(Object tracking records)
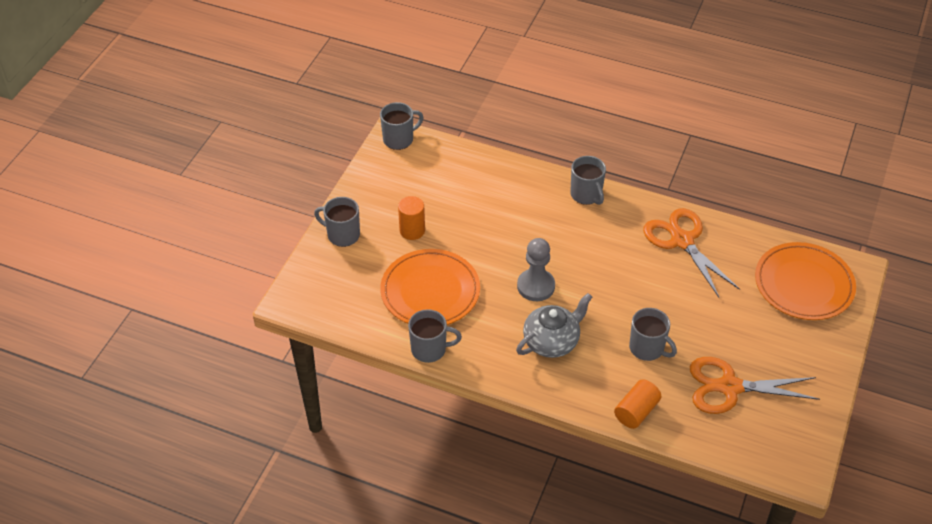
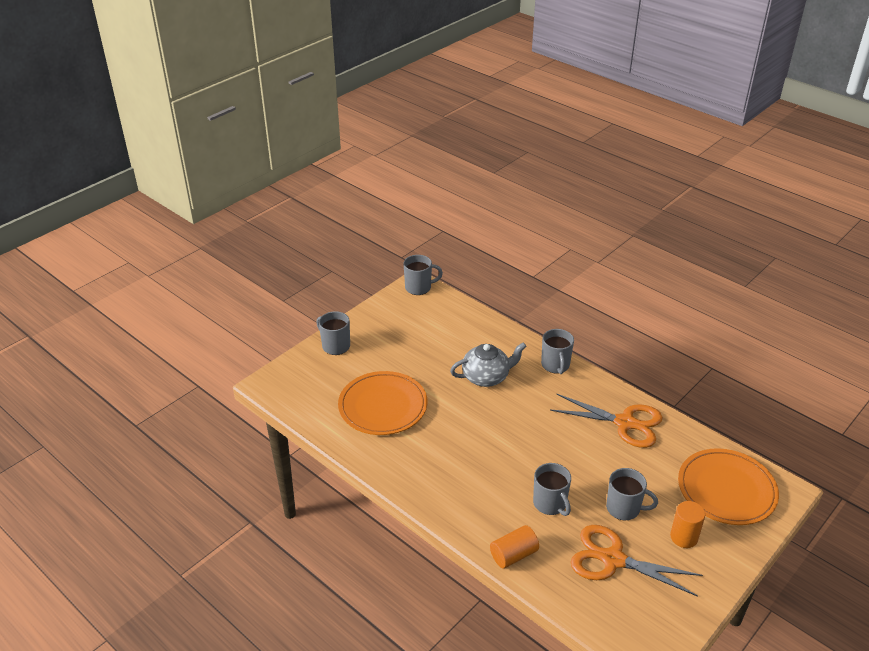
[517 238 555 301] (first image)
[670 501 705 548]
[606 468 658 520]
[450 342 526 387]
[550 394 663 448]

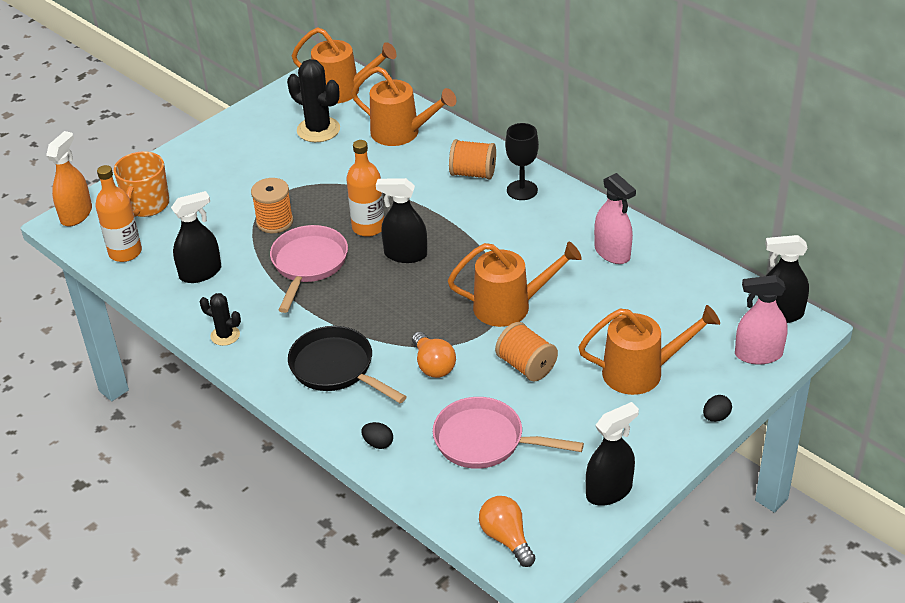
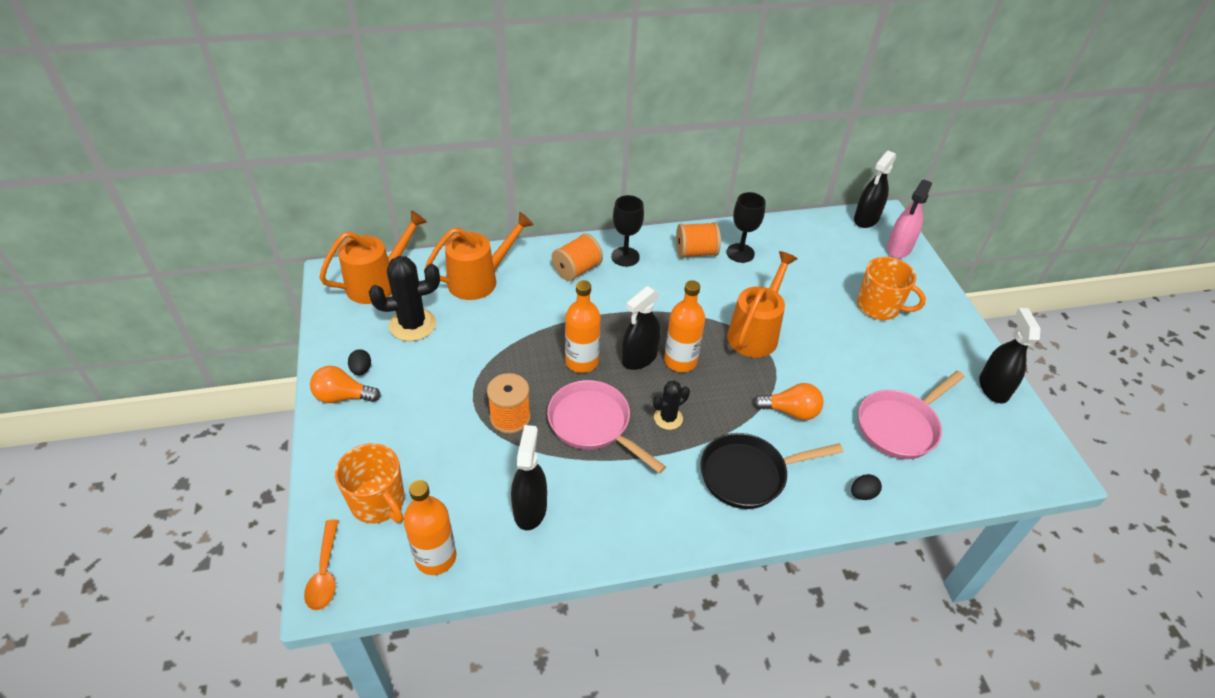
[664 280 705 372]
[653 381 690 430]
[310 366 381 403]
[676 222 721 258]
[348 349 371 375]
[304 519 339 610]
[857 257 926 320]
[726 192 766 263]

Problem description> For this exercise, return the records above in full and exactly, omitting the images.

Task answer>
[517 238 555 301] (first image)
[670 501 705 548]
[606 468 658 520]
[450 342 526 387]
[550 394 663 448]

[664 280 705 372]
[653 381 690 430]
[310 366 381 403]
[676 222 721 258]
[348 349 371 375]
[304 519 339 610]
[857 257 926 320]
[726 192 766 263]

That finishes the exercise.